TASK DETAILS
Put the lines below into a numbered list, skipping the blank ones and leaving out the pictures.

►

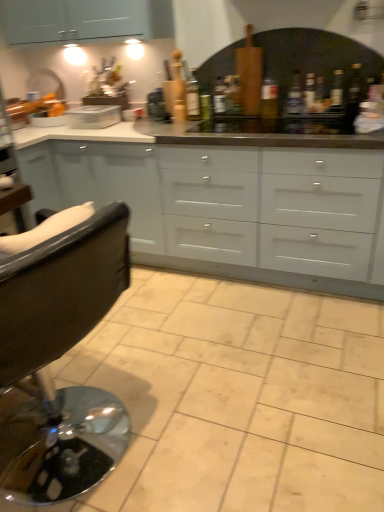
Identify the location of vacant space in front of green glass bottle at center, arranged as the 5th bottle when viewed from the right. pyautogui.click(x=241, y=123).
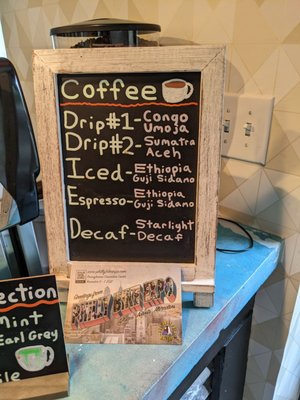
Identify the location of ivory tile. (253, 192).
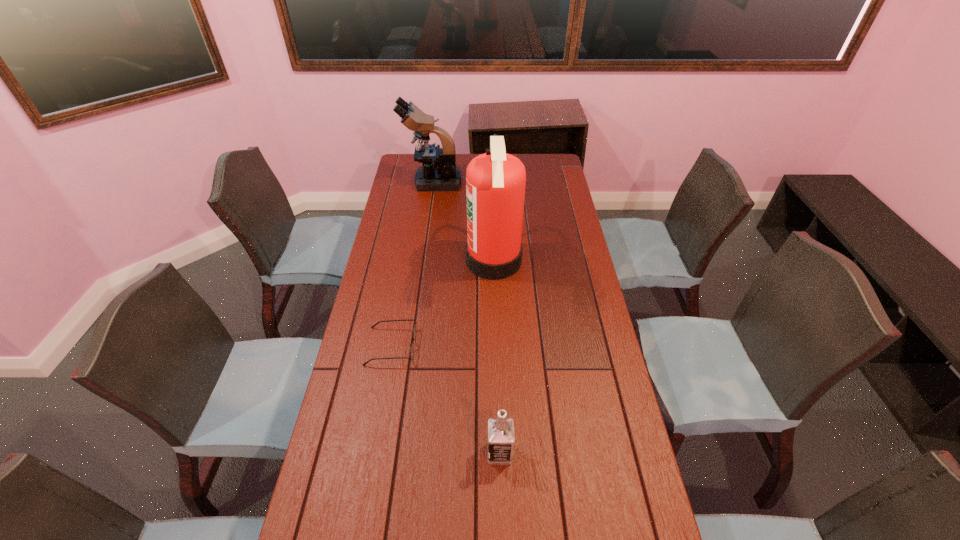
Locate an element on the screen. vacant space positioned 0.330m at the nozzle of the second farthest object is located at coordinates (380, 261).

At what (x,y) coordinates should I click in order to perform the action: click on free space located 0.160m on the front of the farthest object. Please return your answer as a coordinate pair (x, y). The width and height of the screenshot is (960, 540). Looking at the image, I should click on click(x=428, y=213).

At what (x,y) coordinates should I click in order to perform the action: click on free space located on the front label of the nearest object. Please return your answer as a coordinate pair (x, y). Looking at the image, I should click on (407, 453).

◄

RESULT OF THE TASK
1. Identify the location of vacant space in front of green glass bottle at center, arranged as the 5th bottle when viewed from the right. pyautogui.click(x=241, y=123).
2. Identify the location of ivory tile. (253, 192).
3. Locate an element on the screen. vacant space positioned 0.330m at the nozzle of the second farthest object is located at coordinates (380, 261).
4. At what (x,y) coordinates should I click in order to perform the action: click on free space located 0.160m on the front of the farthest object. Please return your answer as a coordinate pair (x, y). The width and height of the screenshot is (960, 540). Looking at the image, I should click on click(x=428, y=213).
5. At what (x,y) coordinates should I click in order to perform the action: click on free space located on the front label of the nearest object. Please return your answer as a coordinate pair (x, y). Looking at the image, I should click on (407, 453).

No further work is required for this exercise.